YOUR OBJECTIVE:
Turn the lines between the one holding "Output the [X, Y]" and the one holding "lasting [1224, 985]", inclusive, into a numbered list. Skip any blank lines and leave the pictures out.

RECORDS SHOWN:

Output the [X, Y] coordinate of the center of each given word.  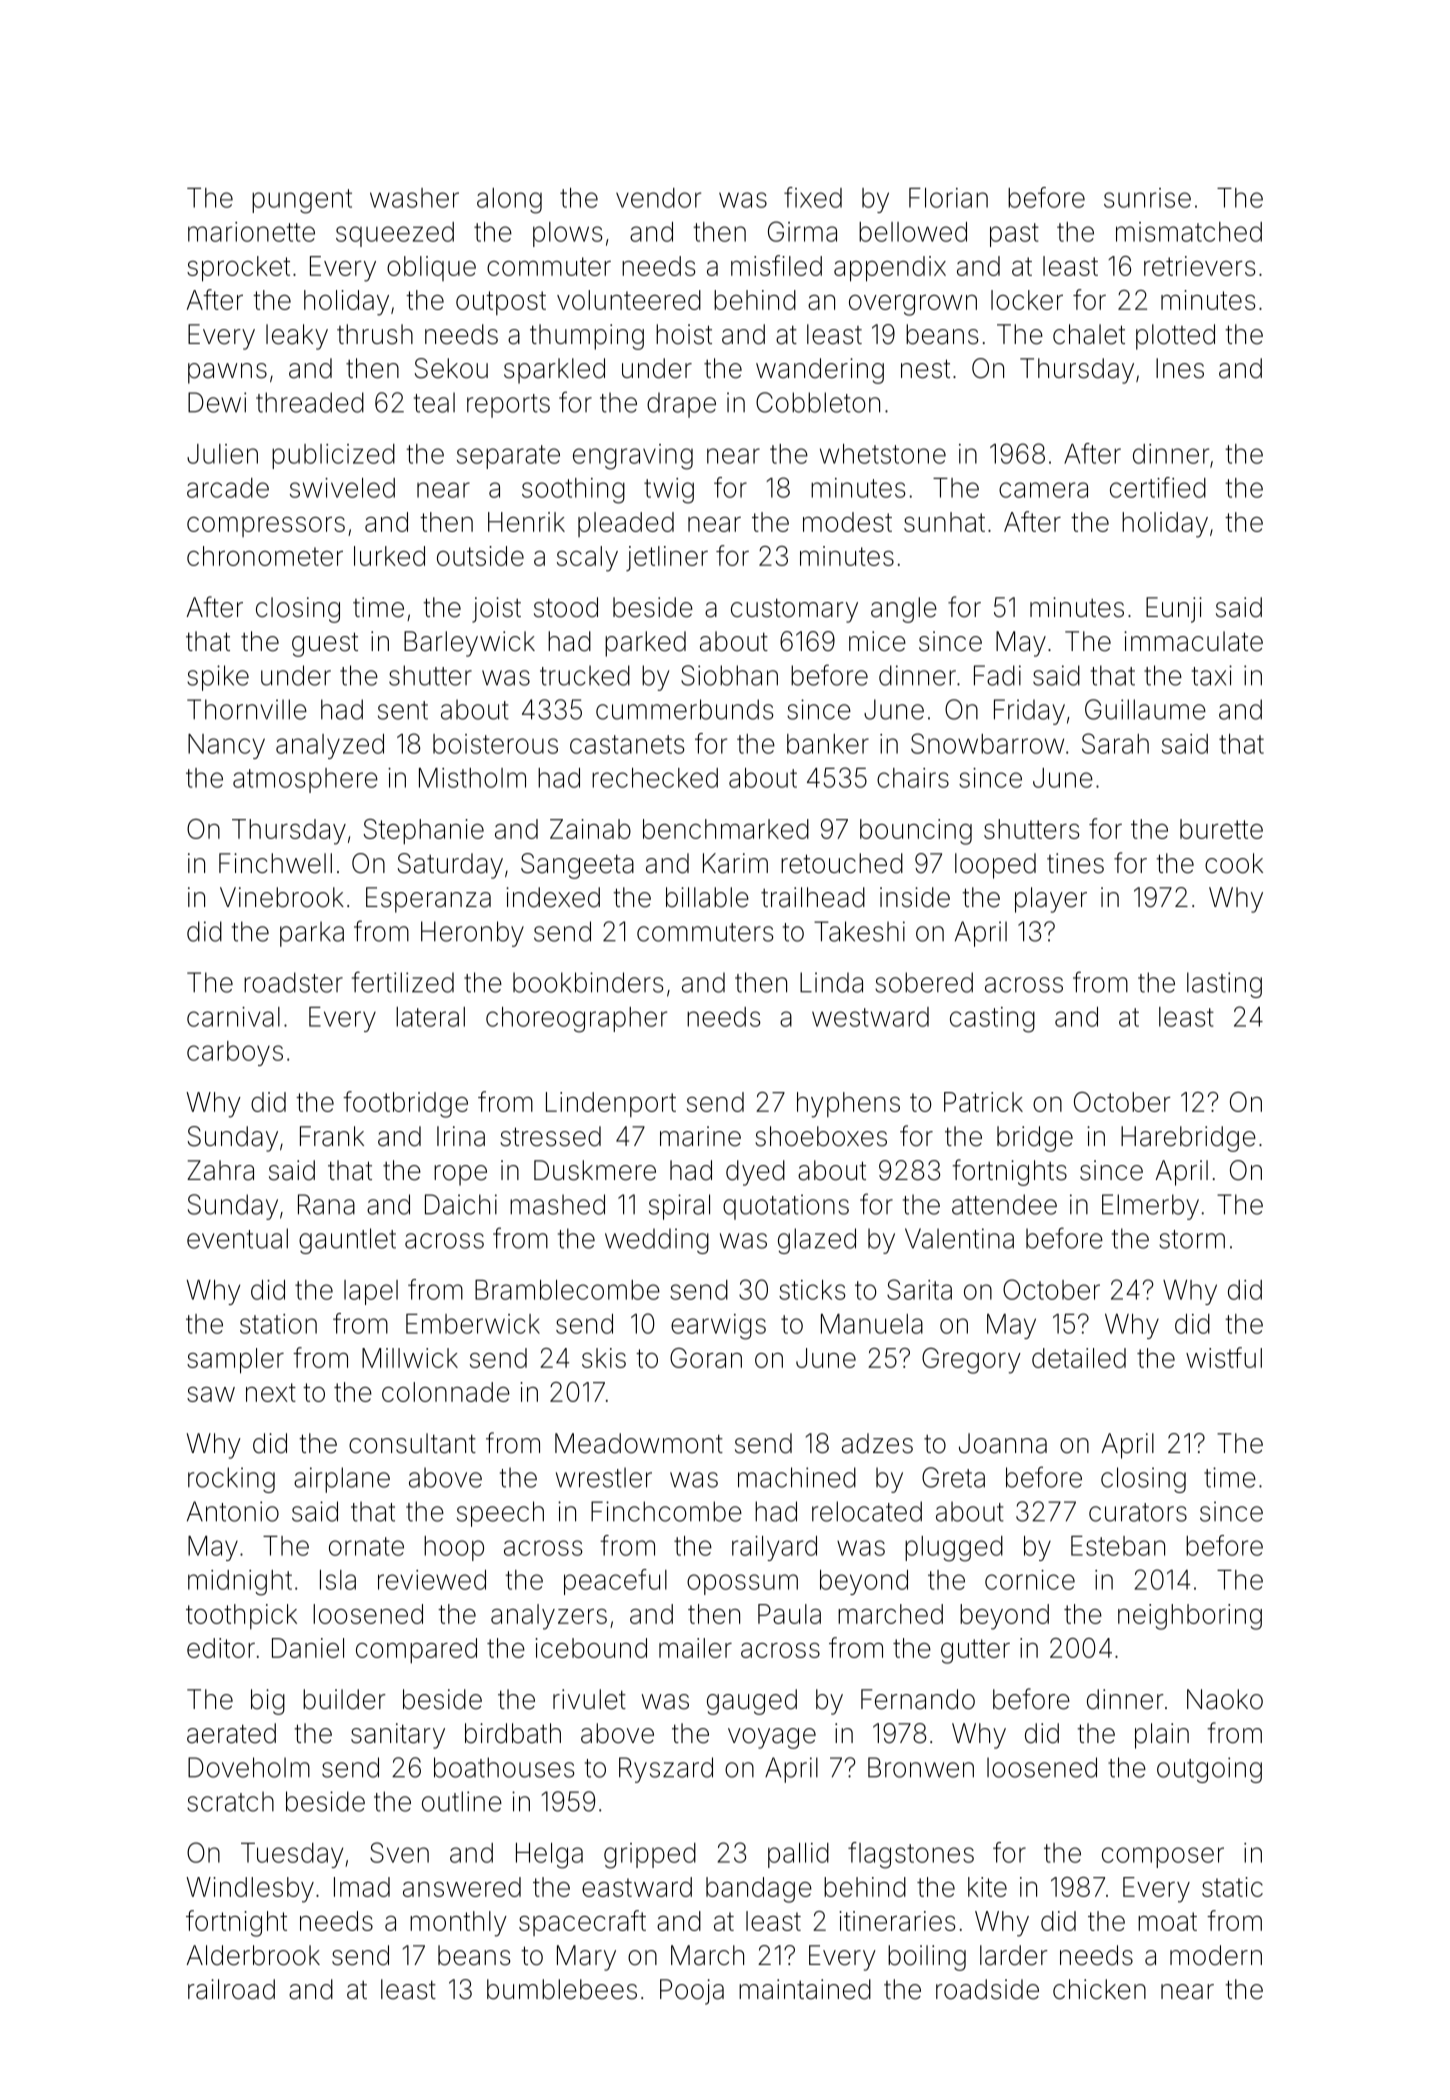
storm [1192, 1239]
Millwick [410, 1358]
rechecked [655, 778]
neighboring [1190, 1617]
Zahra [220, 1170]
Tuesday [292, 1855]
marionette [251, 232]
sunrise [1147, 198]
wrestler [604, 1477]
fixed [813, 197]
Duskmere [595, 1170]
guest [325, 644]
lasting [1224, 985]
==
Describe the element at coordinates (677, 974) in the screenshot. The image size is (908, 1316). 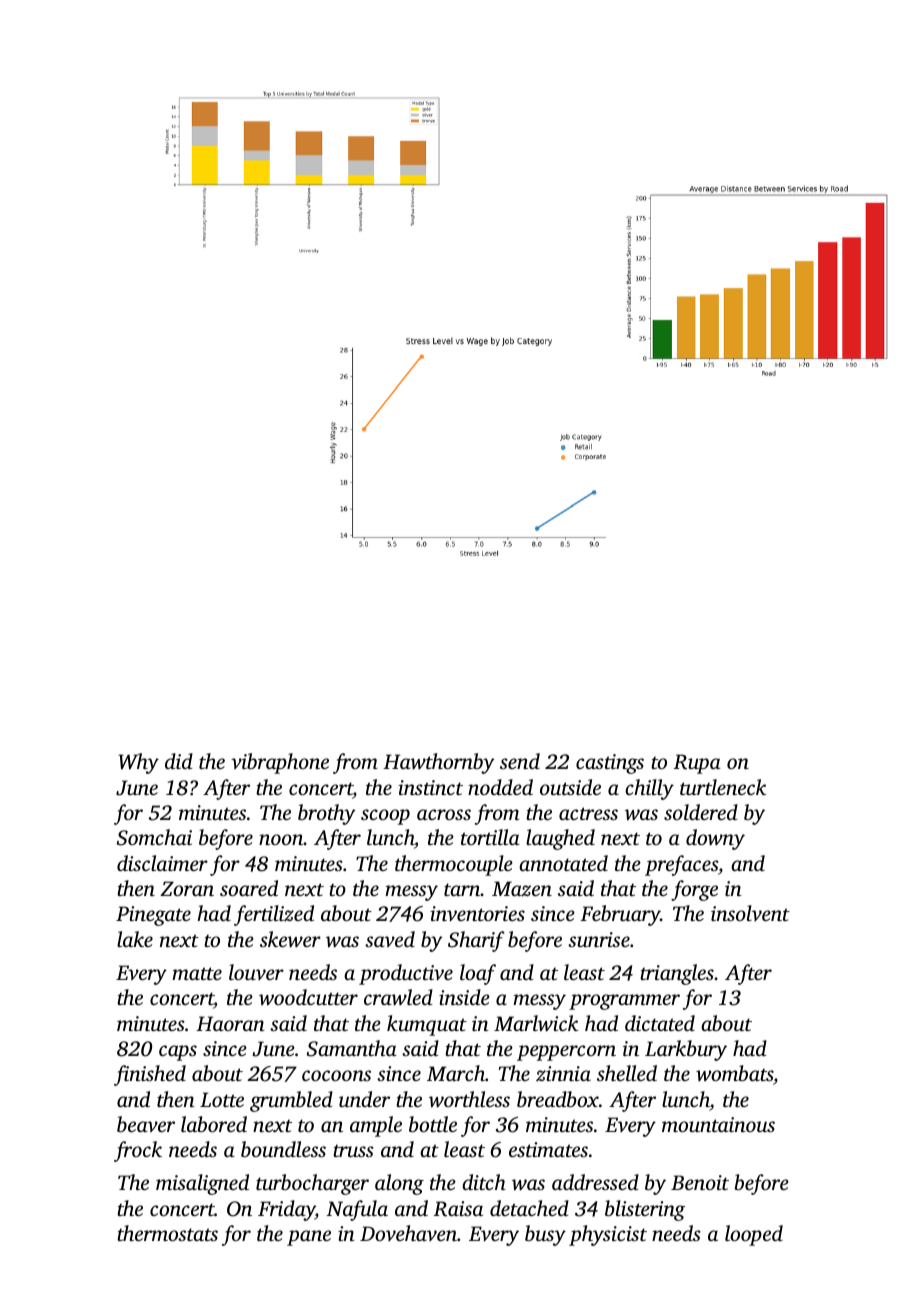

REPLY TO THE EXERCISE:
1. Output the [X, Y] coordinate of the center of each given word.  
2. storm [1192, 1239]
3. Millwick [410, 1358]
4. rechecked [655, 778]
5. neighboring [1190, 1617]
6. Zahra [220, 1170]
7. Tuesday [292, 1855]
8. marionette [251, 232]
9. sunrise [1147, 198]
10. wrestler [604, 1477]
11. fixed [813, 197]
12. Duskmere [595, 1170]
13. guest [325, 644]
14. lasting [1224, 985]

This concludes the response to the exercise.